--- Material supplied Enclosed Below ---

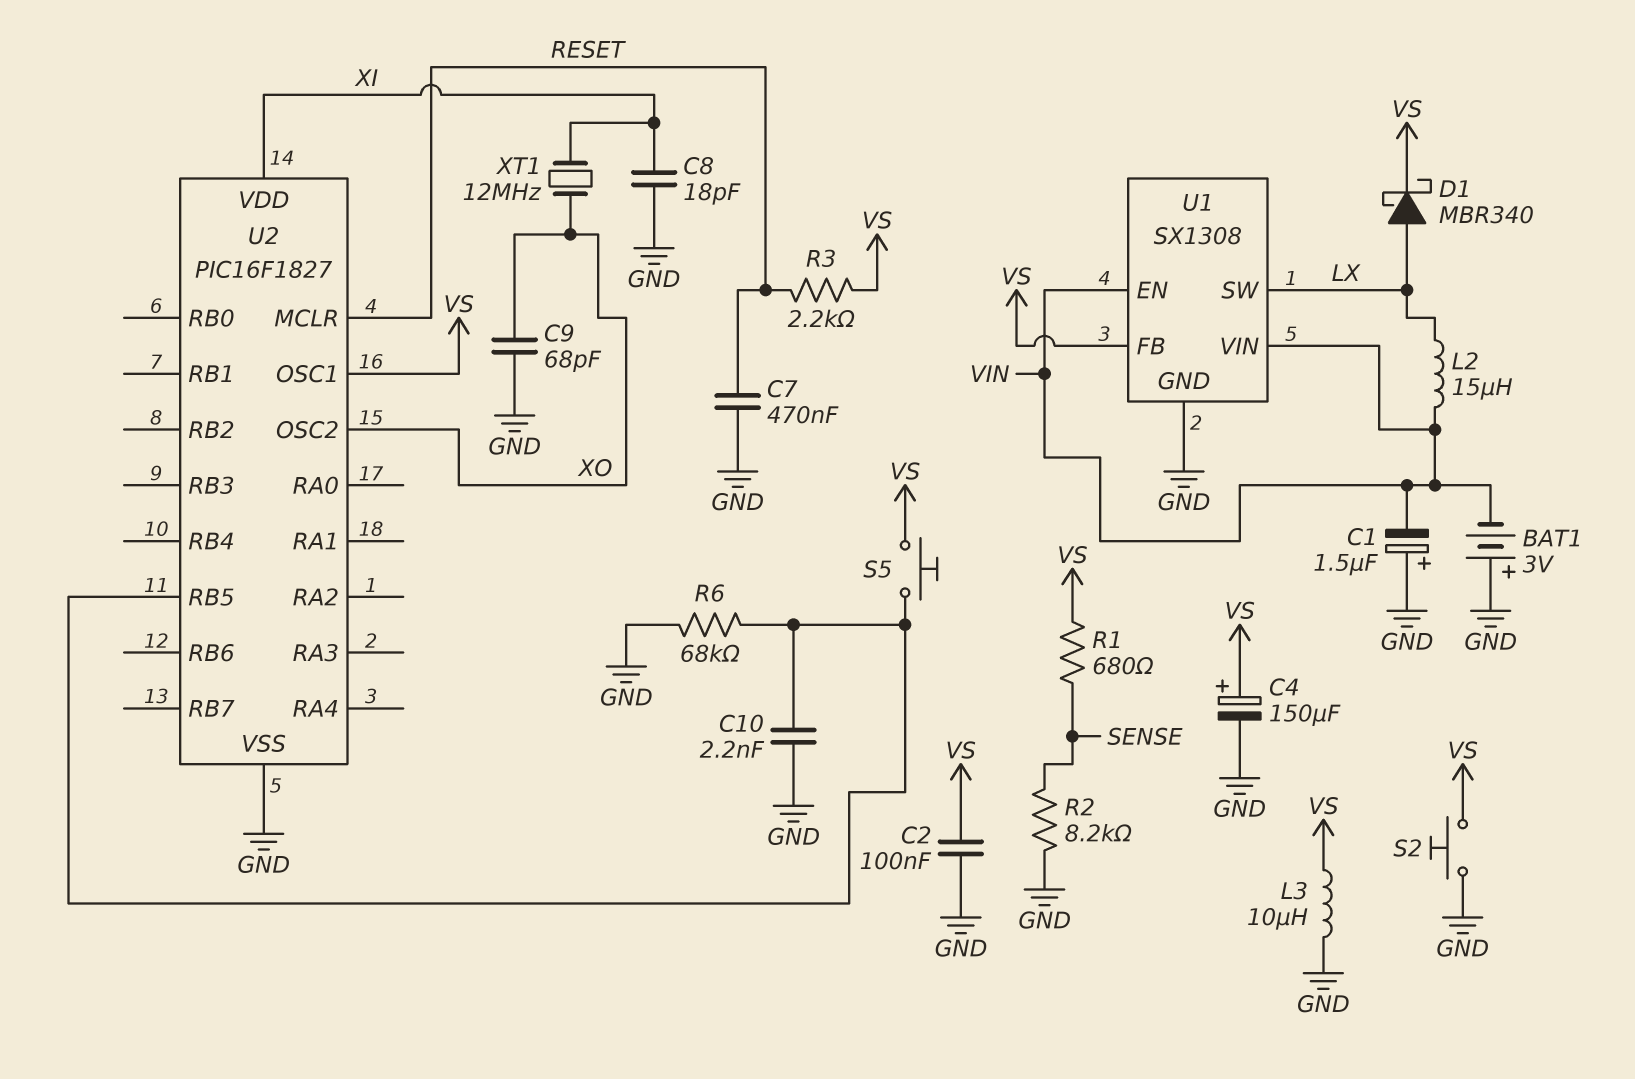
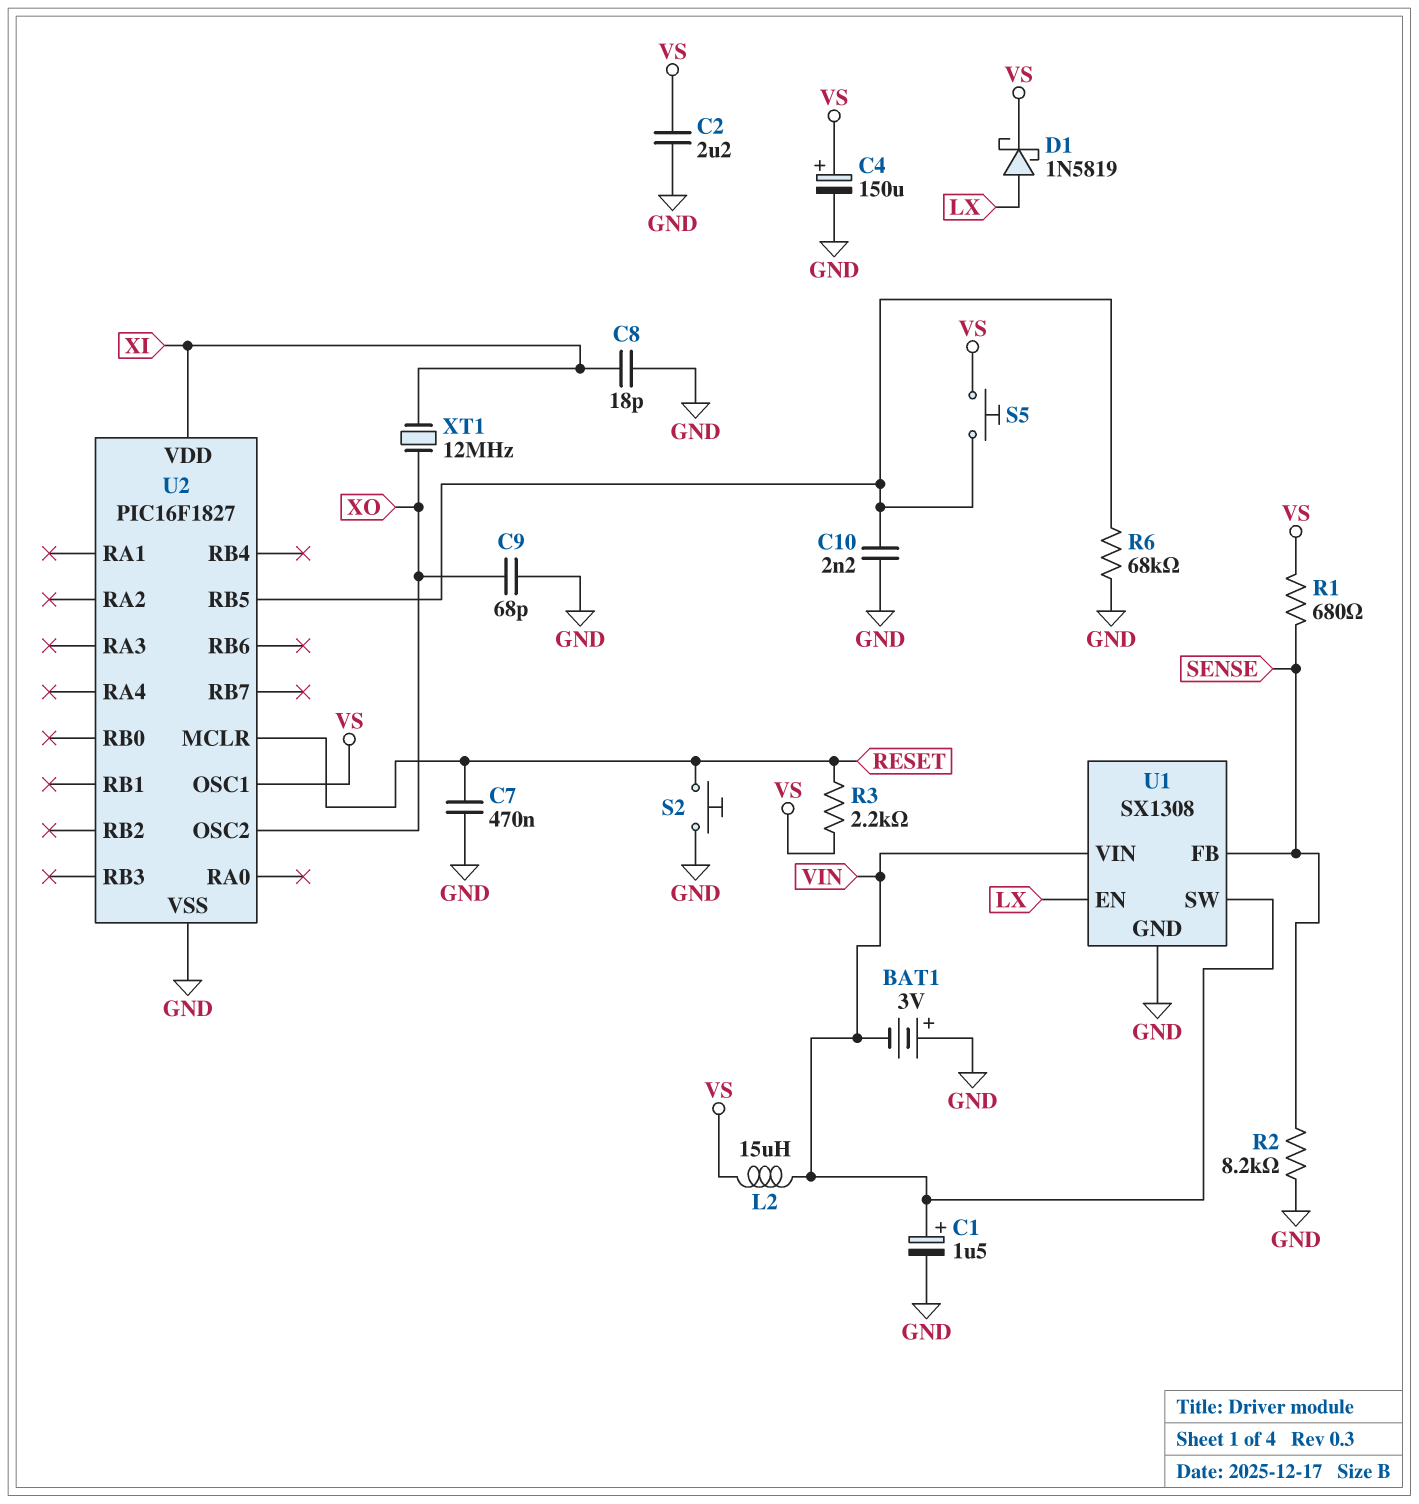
C1: 1.5uF (plus GND, minus VIN) -> 1.5uF (plus VIN, minus GND)
C2: 100nF (GND, VS) -> 2.2uF (GND, VS)
D1: schottky MBR340 (A LX, K VS) -> schottky 1N5819 (A LX, K VS)
L2: 15uH (LX, VIN) -> 15uH (VIN, VS)
L3: 10uH (GND, VS) -> none
S2: button (GND, VS) -> button (GND, RESET)
U1 pin EN: VIN -> LX
U1 pin FB: VS -> SENSE
U1 pin SW: LX -> VIN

--- End of Enclosed Material supplied ---

_What to do_
If an entry contains an image, please omit that image and print everything else verbatim.

_Task response_
C1: 1.5uF (plus GND, minus VIN) -> 1.5uF (plus VIN, minus GND)
C2: 100nF (GND, VS) -> 2.2uF (GND, VS)
D1: schottky MBR340 (A LX, K VS) -> schottky 1N5819 (A LX, K VS)
L2: 15uH (LX, VIN) -> 15uH (VIN, VS)
L3: 10uH (GND, VS) -> none
S2: button (GND, VS) -> button (GND, RESET)
U1 pin EN: VIN -> LX
U1 pin FB: VS -> SENSE
U1 pin SW: LX -> VIN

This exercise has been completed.